(Source data)

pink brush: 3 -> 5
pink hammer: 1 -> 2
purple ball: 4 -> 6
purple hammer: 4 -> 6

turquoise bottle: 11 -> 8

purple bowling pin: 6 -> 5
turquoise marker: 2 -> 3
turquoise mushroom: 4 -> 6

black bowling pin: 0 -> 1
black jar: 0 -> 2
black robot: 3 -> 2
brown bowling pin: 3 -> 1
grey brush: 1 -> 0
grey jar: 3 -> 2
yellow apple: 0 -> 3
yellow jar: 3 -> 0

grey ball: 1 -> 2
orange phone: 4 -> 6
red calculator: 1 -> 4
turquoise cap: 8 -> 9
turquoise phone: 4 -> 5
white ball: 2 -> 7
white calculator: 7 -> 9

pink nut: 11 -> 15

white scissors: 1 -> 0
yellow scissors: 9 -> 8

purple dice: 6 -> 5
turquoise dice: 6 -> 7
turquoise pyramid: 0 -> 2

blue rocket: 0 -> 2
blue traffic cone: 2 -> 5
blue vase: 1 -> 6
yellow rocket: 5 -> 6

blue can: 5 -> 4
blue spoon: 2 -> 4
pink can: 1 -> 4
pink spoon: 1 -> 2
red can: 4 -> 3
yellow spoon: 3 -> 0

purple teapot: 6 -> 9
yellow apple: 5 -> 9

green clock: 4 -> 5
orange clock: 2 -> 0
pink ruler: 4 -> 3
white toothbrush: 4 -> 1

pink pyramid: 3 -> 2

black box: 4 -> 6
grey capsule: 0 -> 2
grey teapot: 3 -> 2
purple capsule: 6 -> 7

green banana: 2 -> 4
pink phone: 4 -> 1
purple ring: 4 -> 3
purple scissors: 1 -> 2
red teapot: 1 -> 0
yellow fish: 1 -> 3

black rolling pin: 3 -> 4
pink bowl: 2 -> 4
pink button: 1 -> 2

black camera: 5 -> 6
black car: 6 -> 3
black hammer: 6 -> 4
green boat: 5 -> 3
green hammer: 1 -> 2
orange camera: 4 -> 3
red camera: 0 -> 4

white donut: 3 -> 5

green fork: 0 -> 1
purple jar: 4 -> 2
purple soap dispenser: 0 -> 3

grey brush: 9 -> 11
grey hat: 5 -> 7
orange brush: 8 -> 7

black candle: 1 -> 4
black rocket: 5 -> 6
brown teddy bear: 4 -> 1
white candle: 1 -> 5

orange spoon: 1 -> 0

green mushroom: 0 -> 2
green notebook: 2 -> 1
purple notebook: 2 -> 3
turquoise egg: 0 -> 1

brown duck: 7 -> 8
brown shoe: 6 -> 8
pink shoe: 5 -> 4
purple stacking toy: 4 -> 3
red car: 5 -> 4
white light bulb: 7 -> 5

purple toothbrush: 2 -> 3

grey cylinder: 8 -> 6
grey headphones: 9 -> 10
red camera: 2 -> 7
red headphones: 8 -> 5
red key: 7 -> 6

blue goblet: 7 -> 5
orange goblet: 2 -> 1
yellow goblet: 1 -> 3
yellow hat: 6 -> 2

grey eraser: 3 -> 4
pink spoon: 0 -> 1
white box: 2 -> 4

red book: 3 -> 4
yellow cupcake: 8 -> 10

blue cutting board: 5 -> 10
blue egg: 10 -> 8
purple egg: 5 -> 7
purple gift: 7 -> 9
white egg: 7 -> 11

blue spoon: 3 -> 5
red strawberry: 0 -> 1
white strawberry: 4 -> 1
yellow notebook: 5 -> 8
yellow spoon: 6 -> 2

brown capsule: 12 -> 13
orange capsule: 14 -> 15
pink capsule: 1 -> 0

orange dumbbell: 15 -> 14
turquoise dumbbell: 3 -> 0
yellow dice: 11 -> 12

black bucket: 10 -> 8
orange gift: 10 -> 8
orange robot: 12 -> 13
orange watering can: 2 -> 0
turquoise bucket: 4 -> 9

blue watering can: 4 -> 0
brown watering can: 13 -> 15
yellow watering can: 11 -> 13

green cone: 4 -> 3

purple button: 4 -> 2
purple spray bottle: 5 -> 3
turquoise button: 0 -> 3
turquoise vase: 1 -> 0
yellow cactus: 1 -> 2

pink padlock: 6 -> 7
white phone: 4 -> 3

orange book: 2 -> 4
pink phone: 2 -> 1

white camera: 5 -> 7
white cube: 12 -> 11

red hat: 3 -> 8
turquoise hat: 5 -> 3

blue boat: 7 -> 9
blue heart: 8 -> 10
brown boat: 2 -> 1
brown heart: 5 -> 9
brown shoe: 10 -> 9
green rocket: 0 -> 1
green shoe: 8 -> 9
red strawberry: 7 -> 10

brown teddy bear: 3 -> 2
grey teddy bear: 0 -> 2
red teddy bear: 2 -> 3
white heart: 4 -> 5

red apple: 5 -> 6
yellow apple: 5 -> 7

TASK DESCRIPTION
Print the records again in full, exactly as they appear above.

OUTPUT OF THE TASK
pink brush: 3 -> 5
pink hammer: 1 -> 2
purple ball: 4 -> 6
purple hammer: 4 -> 6

turquoise bottle: 11 -> 8

purple bowling pin: 6 -> 5
turquoise marker: 2 -> 3
turquoise mushroom: 4 -> 6

black bowling pin: 0 -> 1
black jar: 0 -> 2
black robot: 3 -> 2
brown bowling pin: 3 -> 1
grey brush: 1 -> 0
grey jar: 3 -> 2
yellow apple: 0 -> 3
yellow jar: 3 -> 0

grey ball: 1 -> 2
orange phone: 4 -> 6
red calculator: 1 -> 4
turquoise cap: 8 -> 9
turquoise phone: 4 -> 5
white ball: 2 -> 7
white calculator: 7 -> 9

pink nut: 11 -> 15

white scissors: 1 -> 0
yellow scissors: 9 -> 8

purple dice: 6 -> 5
turquoise dice: 6 -> 7
turquoise pyramid: 0 -> 2

blue rocket: 0 -> 2
blue traffic cone: 2 -> 5
blue vase: 1 -> 6
yellow rocket: 5 -> 6

blue can: 5 -> 4
blue spoon: 2 -> 4
pink can: 1 -> 4
pink spoon: 1 -> 2
red can: 4 -> 3
yellow spoon: 3 -> 0

purple teapot: 6 -> 9
yellow apple: 5 -> 9

green clock: 4 -> 5
orange clock: 2 -> 0
pink ruler: 4 -> 3
white toothbrush: 4 -> 1

pink pyramid: 3 -> 2

black box: 4 -> 6
grey capsule: 0 -> 2
grey teapot: 3 -> 2
purple capsule: 6 -> 7

green banana: 2 -> 4
pink phone: 4 -> 1
purple ring: 4 -> 3
purple scissors: 1 -> 2
red teapot: 1 -> 0
yellow fish: 1 -> 3

black rolling pin: 3 -> 4
pink bowl: 2 -> 4
pink button: 1 -> 2

black camera: 5 -> 6
black car: 6 -> 3
black hammer: 6 -> 4
green boat: 5 -> 3
green hammer: 1 -> 2
orange camera: 4 -> 3
red camera: 0 -> 4

white donut: 3 -> 5

green fork: 0 -> 1
purple jar: 4 -> 2
purple soap dispenser: 0 -> 3

grey brush: 9 -> 11
grey hat: 5 -> 7
orange brush: 8 -> 7

black candle: 1 -> 4
black rocket: 5 -> 6
brown teddy bear: 4 -> 1
white candle: 1 -> 5

orange spoon: 1 -> 0

green mushroom: 0 -> 2
green notebook: 2 -> 1
purple notebook: 2 -> 3
turquoise egg: 0 -> 1

brown duck: 7 -> 8
brown shoe: 6 -> 8
pink shoe: 5 -> 4
purple stacking toy: 4 -> 3
red car: 5 -> 4
white light bulb: 7 -> 5

purple toothbrush: 2 -> 3

grey cylinder: 8 -> 6
grey headphones: 9 -> 10
red camera: 2 -> 7
red headphones: 8 -> 5
red key: 7 -> 6

blue goblet: 7 -> 5
orange goblet: 2 -> 1
yellow goblet: 1 -> 3
yellow hat: 6 -> 2

grey eraser: 3 -> 4
pink spoon: 0 -> 1
white box: 2 -> 4

red book: 3 -> 4
yellow cupcake: 8 -> 10

blue cutting board: 5 -> 10
blue egg: 10 -> 8
purple egg: 5 -> 7
purple gift: 7 -> 9
white egg: 7 -> 11

blue spoon: 3 -> 5
red strawberry: 0 -> 1
white strawberry: 4 -> 1
yellow notebook: 5 -> 8
yellow spoon: 6 -> 2

brown capsule: 12 -> 13
orange capsule: 14 -> 15
pink capsule: 1 -> 0

orange dumbbell: 15 -> 14
turquoise dumbbell: 3 -> 0
yellow dice: 11 -> 12

black bucket: 10 -> 8
orange gift: 10 -> 8
orange robot: 12 -> 13
orange watering can: 2 -> 0
turquoise bucket: 4 -> 9

blue watering can: 4 -> 0
brown watering can: 13 -> 15
yellow watering can: 11 -> 13

green cone: 4 -> 3

purple button: 4 -> 2
purple spray bottle: 5 -> 3
turquoise button: 0 -> 3
turquoise vase: 1 -> 0
yellow cactus: 1 -> 2

pink padlock: 6 -> 7
white phone: 4 -> 3

orange book: 2 -> 4
pink phone: 2 -> 1

white camera: 5 -> 7
white cube: 12 -> 11

red hat: 3 -> 8
turquoise hat: 5 -> 3

blue boat: 7 -> 9
blue heart: 8 -> 10
brown boat: 2 -> 1
brown heart: 5 -> 9
brown shoe: 10 -> 9
green rocket: 0 -> 1
green shoe: 8 -> 9
red strawberry: 7 -> 10

brown teddy bear: 3 -> 2
grey teddy bear: 0 -> 2
red teddy bear: 2 -> 3
white heart: 4 -> 5

red apple: 5 -> 6
yellow apple: 5 -> 7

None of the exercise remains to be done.